→ Task goal
Give the number of lines in the items below that contain the string "major", treating uppercase and lowercase as different. Reply with the number alone.

Collection entries
## Begin

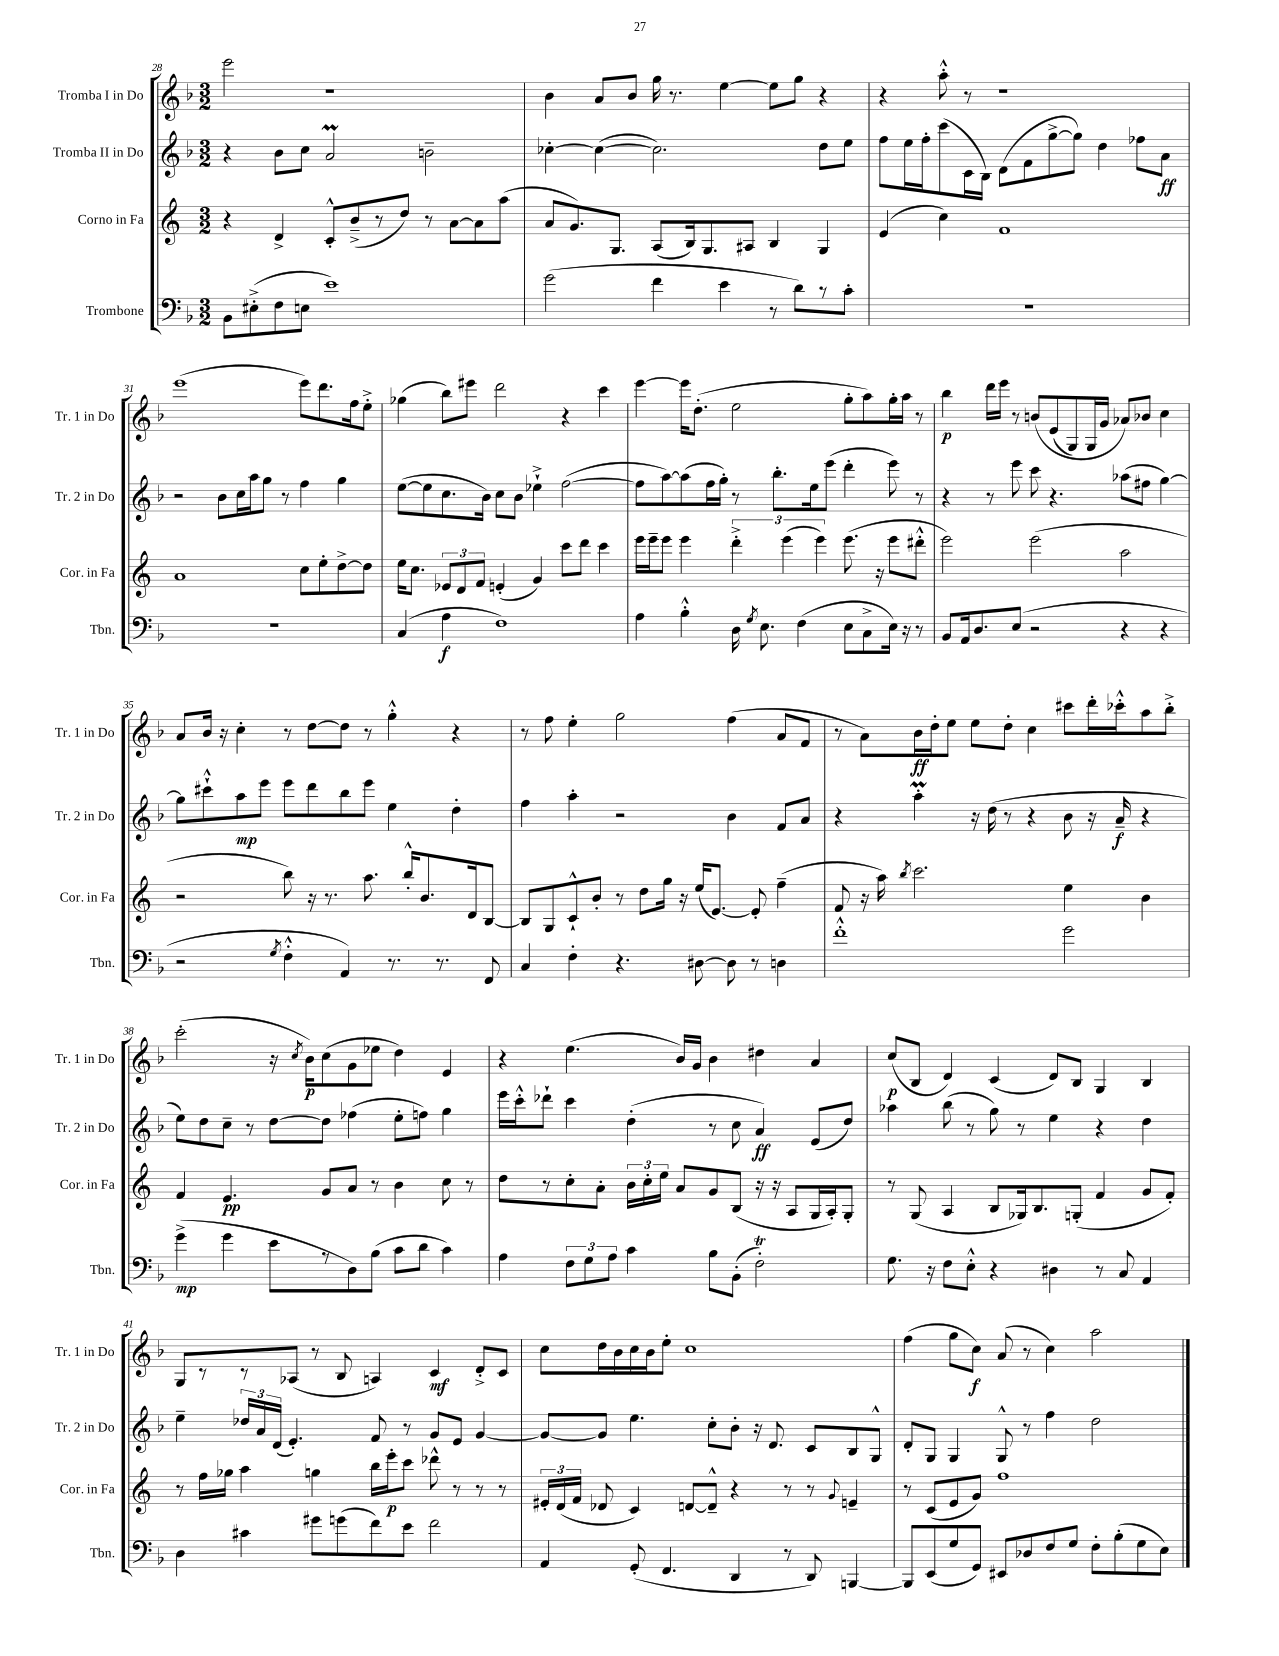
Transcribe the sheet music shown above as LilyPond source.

<<
\new StaffGroup <<
\new Staff = "s0" \with { instrumentName = "Tromba I in Do" shortInstrumentName = "Tr. 1 in Do" } {
    \clef treble \key f \major \numericTimeSignature \time 3/2
    \autoBeamOff e'''2 r1 |
    bes'4 a'8[ bes'8] g''16 r8. e''4~ e''8[ g''8] r4 |
    r4 a''8-.-^ r8 r1 |
    e'''1( e'''8[) d'''8. f''16 e''8]-.-> |
    ges''4( bes''8[) eis'''8] d'''2 r4 c'''4 |
    e'''4~ e'''16[ d''8.]-.( e''2 g''8[-. a''8) g''16-. a''16] r8 |
    bes''4\p d'''16[ e'''16] r8 b'8[\( e'8( g8) g16 g'16] aes'8[\) bes'8] c''4 |
    a'8[ bes'16] r16 c''4-. r8 d''8[~ d''8] r8 g''4-.-^ r4 |
    r8 f''8 e''4-. g''2 f''4( a'8[ f'8] |
    r8 a'8[) bes'16\ff d''16-. e''8] e''8[ d''8]-. c''4 cis'''8[ d'''16-. ces'''16-.-^ a''8 bes''8]-.-> |
    c'''2-.( r16 \acciaccatura { c''8 } bes'16[\p) c''8( g'8 ees''8] d''4) e'4 |
    r4 e''4.( bes'16[) g'16] bes'4 dis''4 a'4 |
    c''8[\p( bes8] d'4) c'4( d'8[) bes8] g4 bes4 |
    g8[ r8 r8 aes8]( r8 bes8 a4) c'4\mf d'8[-.-> c'8] |
    c''8[ d''16 bes'16 c''16 bes'16 e''8]-. c''1 |
    f''4( g''8[ c''8]\f) a'8( r8 c''4) a''2 \bar "|." |
}
\new Staff = "s1" \with { instrumentName = "Tromba II in Do" shortInstrumentName = "Tr. 2 in Do" } {
    \clef treble \key f \major \numericTimeSignature \time 3/2
    \autoBeamOff r4 bes'8[ c''8] a'2\prall b'2-- |
    ces''4~-. ces''4~( ces''2.) d''8[ e''8] |
    f''8[ e''16 f''16-. c'''8( c'16 bes16]) d'8[( f'8 g''8~-> g''8]) d''4 fes''8[ a'8]\ff |
    r2 bes'8[ c''16 a''16 g''8] r8 f''4 g''4 |
    e''8[~( e''8 c''8. bes'16]) c''8[ bes'8] ees''4-!-> f''2~( |
    f''8[ a''8~) a''8( f''16 g''16]-.) r8 bes''8.[-. e''16 e'''8]( d'''4-. e'''8) r8 |
    r4 r8 e'''8 c'''8 r4. aes''8[( fis''8] g''4~) |
    g''8[ cis'''8-!-^ a''8\mp e'''8] e'''8[ d'''8 bes''8 e'''8] e''4 d''4-. |
    f''4 a''4-. r2 bes'4 f'8[ a'8] |
    r4 a''4-.\prall r16 d''16( r8 r4 bes'8 r16 a'16--\f r4 |
    e''8[) d''8 c''8]-- r8 d''8[~ d''8] fes''4( e''8[-. f''8]) g''4 |
    e'''16[ c'''16-.-^ des'''8]-! c'''4 d''4-.( r8 c''8 a'4\ff) e'8[( d''8]) |
    aes''4 bes''8( r8 g''8) r8 e''4 r4 d''4 |
    e''4-- \tuplet 3/2 { des''16[ a'16 d'16]( } e'4.-.) f'8 r8 g'8[ e'8] g'4~ |
    g'8[~ g'8] e''4. c''8[-. bes'8]-. r16 d'8. c'8[ bes8 g8]-^ |
    d'8[-. g8] g4 g8-^ r8 f''4 d''2 \bar "|." |
}
\new Staff = "s2" \with { instrumentName = "Corno in Fa" shortInstrumentName = "Cor. in Fa" } {
    \clef treble \key c \major \numericTimeSignature \time 3/2
    \autoBeamOff r4 d'4-> c'8[-.-^ b'8--->( r8 d''8]) r8 a'8[~ a'8 a''8]( |
    a'8[ g'8.) g8.] a8[( b16) g8. ais8] b4 g4 |
    e'4( c''4) f'1 |
    a'1 c''8[ e''8-. d''8~-> d''8] |
    e''16[ c''8.] \tuplet 3/2 { ees'8[ d'8 f'8] } e'4-.( g'4) c'''8[ d'''8] c'''4 |
    e'''16[ e'''16-- e'''8] e'''4 \tuplet 3/2 { d'''4-.-> e'''4( e'''4) } e'''8.( r16 e'''8[ dis'''8]-.-^ |
    e'''2) e'''2( a''2 |
    r2 b''8) r16 r8. a''8. b''16[-.-^ b'8. d'16 b8]~ |
    b8[ g8 c'8-!-^ b'8]-. r8 d''8[ g''16] r16 e''16[( e'8.]~) e'8-. f''4--( |
    f'8 r16 a''16) \acciaccatura { b''8 } c'''2. e''4 b'4 |
    f'4 e'4.\pp g'8[ a'8] r8 b'4 c''8 r8 |
    d''8[ r8 c''8-. a'8]-. \tuplet 3/2 { b'16[ c''16-. e''16] } a'8[ g'8 b8]( r16 r16 a8[ g16 a16-.) g8]-. |
    r8 g8( a4 b8[ ges16) b8. g8]-.( f'4 g'8[ f'8]-.) |
    r8 f''16[ ges''16] a''4 g''4 b''16[ e'''16-.\p c'''8] des'''8-^ r8 r8 r8 |
    \tuplet 3/2 { eis'16[-. d'16( f'16] } des'8 c'4) d'8[~ d'8]---^ r4 r8 r8 \appoggiatura { g'8 } e'4-- |
    r8 c'8[( e'8 g'8]) f''1 \bar "|." |
}
\new Staff = "s3" \with { instrumentName = "Trombone" shortInstrumentName = "Tbn." } {
    \clef bass \key f \major \numericTimeSignature \time 3/2
    \autoBeamOff bes,8[ eis8-.->( f8 e8] e'1) |
    g'2( f'4 e'4 r8 d'8[) r8 c'8]-. |
    R1. |
    R1. |
    c4( a4\f f1) |
    a4 bes4-.-^ d16 \acciaccatura { g8 } e8. f4( e8[ c8-> e16]) r16 r8 |
    bes,8[ a,16 d8. e8]( r2 r4 r4 |
    r2 \acciaccatura { g8 } f4-.-^ a,4) r8. r8. f,8 |
    c4 f4-. r4. dis8~ dis8 r8 d4 |
    f'1-.-^ g'2 |
    g'4->\mp( g'4 e'8[ r8 d8) bes8]( c'8[ d'8] c'4) |
    a4 \tuplet 3/2 { f8[ g8 a8] } c'4 bes8[ bes,8]-.( f2-.\trill) |
    g8. r16 f8[ e8]-.-^ r4 dis4 r8 c8 a,4 |
    d4 cis'4 gis'8[ g'8( f'8) e'8] f'2 |
    a,4 g,8-.( f,4. d,4 r8 d,8) b,,4~ |
    b,,8[ e,8( g8 g,8]) eis,8[ des8 f8 g8] f8[-. bes8-.( g8 e8]) \bar "|." |
}
>>
>>
\layout { \context { \Score currentBarNumber = #28 } }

## End

→ The solution
4